■ **WORK TASK**: Within the listing below, how many lines hold the string "image"? Only the number should be given.

■ **DATASET RECORDS**:
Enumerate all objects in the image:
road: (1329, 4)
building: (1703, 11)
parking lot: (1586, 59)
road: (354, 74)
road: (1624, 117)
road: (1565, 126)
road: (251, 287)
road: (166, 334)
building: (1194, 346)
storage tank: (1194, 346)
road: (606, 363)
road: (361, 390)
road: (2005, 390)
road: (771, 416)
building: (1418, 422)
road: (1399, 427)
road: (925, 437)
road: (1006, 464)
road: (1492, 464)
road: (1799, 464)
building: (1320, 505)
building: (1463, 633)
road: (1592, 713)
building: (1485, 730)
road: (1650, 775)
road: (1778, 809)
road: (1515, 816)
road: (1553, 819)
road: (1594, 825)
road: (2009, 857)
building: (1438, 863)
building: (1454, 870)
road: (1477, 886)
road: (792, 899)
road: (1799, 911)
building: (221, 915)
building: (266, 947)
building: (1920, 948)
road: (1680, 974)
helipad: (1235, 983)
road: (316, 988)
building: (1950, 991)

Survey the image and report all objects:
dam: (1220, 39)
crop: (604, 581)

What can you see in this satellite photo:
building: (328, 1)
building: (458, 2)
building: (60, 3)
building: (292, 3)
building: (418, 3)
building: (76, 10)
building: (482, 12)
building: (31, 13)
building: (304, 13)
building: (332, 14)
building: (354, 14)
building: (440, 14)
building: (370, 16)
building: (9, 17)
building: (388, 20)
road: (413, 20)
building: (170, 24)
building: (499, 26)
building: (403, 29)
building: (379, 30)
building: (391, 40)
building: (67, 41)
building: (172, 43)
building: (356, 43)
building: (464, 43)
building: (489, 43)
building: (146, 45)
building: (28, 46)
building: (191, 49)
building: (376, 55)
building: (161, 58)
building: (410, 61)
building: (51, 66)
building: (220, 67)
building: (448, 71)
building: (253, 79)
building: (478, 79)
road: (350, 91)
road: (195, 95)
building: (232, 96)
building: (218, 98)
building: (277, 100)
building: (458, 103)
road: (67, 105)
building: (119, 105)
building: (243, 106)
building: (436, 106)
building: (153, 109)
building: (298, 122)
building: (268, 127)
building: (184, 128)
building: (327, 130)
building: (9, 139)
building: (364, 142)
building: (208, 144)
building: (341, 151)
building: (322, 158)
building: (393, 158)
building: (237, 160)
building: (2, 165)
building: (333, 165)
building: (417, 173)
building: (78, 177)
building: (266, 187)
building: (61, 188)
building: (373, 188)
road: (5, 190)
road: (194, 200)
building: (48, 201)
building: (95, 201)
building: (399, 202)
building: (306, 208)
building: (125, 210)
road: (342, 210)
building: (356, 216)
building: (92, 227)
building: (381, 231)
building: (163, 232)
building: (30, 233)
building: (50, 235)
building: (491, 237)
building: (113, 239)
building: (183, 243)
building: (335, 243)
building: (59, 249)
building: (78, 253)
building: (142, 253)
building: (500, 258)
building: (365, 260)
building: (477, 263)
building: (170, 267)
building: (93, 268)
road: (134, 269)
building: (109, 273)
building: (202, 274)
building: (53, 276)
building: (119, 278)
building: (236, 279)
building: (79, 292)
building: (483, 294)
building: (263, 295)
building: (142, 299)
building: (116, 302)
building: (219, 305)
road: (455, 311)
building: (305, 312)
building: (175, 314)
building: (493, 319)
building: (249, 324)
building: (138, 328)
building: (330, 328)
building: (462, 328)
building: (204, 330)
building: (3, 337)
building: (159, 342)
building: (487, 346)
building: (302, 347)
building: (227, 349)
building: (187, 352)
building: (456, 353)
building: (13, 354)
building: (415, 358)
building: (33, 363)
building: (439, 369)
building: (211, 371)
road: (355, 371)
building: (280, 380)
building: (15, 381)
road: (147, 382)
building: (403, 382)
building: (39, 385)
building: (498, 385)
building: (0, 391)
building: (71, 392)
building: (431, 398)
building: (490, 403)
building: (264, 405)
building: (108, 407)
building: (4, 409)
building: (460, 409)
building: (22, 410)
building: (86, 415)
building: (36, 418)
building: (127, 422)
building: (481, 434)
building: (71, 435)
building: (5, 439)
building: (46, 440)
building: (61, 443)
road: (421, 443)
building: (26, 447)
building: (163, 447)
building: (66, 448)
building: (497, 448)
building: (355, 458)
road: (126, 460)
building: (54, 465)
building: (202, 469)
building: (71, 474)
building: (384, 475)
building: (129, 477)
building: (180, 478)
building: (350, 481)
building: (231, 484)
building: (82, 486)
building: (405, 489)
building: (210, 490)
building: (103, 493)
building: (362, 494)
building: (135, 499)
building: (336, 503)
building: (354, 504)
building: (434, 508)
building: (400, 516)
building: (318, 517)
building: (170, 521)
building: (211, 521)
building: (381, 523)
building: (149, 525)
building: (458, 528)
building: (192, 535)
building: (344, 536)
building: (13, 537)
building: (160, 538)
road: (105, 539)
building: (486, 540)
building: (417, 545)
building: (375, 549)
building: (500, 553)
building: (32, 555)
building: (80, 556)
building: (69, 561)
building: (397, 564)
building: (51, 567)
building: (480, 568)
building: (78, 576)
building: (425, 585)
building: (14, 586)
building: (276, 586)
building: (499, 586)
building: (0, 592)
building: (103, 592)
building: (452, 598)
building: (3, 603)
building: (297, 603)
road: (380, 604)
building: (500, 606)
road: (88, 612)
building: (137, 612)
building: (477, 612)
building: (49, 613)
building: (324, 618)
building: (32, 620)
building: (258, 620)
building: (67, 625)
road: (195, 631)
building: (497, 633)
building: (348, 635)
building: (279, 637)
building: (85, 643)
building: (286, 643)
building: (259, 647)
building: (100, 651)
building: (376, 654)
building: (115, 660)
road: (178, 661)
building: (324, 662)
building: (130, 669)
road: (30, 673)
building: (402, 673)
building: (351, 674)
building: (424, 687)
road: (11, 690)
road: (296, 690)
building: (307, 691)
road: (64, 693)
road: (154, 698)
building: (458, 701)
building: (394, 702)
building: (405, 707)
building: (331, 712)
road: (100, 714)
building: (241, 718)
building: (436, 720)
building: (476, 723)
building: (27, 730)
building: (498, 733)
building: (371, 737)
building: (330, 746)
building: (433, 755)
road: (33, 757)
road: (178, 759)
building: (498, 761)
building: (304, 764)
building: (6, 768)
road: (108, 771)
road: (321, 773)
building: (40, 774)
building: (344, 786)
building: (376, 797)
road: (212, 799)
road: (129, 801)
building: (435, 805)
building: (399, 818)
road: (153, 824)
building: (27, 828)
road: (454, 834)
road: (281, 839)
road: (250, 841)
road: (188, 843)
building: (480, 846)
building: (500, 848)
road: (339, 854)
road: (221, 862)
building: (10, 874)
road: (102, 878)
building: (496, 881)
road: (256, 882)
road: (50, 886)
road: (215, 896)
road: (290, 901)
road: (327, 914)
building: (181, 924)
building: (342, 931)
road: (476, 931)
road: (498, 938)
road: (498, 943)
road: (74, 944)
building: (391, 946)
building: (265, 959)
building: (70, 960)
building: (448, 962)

■ **EXERCISE RESPONSE**: 2